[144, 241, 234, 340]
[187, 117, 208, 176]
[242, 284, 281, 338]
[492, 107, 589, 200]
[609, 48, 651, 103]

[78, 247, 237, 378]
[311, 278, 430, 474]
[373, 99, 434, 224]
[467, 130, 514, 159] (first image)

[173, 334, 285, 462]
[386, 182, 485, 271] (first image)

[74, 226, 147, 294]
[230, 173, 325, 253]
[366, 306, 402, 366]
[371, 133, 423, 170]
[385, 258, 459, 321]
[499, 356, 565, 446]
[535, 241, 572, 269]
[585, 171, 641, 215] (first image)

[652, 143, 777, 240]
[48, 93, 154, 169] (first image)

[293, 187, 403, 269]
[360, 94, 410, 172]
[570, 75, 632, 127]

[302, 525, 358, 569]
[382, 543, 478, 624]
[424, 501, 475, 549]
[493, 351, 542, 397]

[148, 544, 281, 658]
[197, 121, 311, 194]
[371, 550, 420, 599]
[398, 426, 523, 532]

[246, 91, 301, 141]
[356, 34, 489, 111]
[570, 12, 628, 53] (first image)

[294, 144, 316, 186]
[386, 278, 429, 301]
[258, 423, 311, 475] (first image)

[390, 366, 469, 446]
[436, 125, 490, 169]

**Your instructions:**
Could you return all of the entries exactly as they stand?

**Finished exercise:**
[144, 241, 234, 340]
[187, 117, 208, 176]
[242, 284, 281, 338]
[492, 107, 589, 200]
[609, 48, 651, 103]

[78, 247, 237, 378]
[311, 278, 430, 474]
[373, 99, 434, 224]
[467, 130, 514, 159] (first image)

[173, 334, 285, 462]
[386, 182, 485, 271] (first image)

[74, 226, 147, 294]
[230, 173, 325, 253]
[366, 306, 402, 366]
[371, 133, 423, 170]
[385, 258, 459, 321]
[499, 356, 565, 446]
[535, 241, 572, 269]
[585, 171, 641, 215] (first image)

[652, 143, 777, 240]
[48, 93, 154, 169] (first image)

[293, 187, 403, 269]
[360, 94, 410, 172]
[570, 75, 632, 127]

[302, 525, 358, 569]
[382, 543, 478, 624]
[424, 501, 475, 549]
[493, 351, 542, 397]

[148, 544, 281, 658]
[197, 121, 311, 194]
[371, 550, 420, 599]
[398, 426, 523, 532]

[246, 91, 301, 141]
[356, 34, 489, 111]
[570, 12, 628, 53] (first image)

[294, 144, 316, 186]
[386, 278, 429, 301]
[258, 423, 311, 475] (first image)

[390, 366, 469, 446]
[436, 125, 490, 169]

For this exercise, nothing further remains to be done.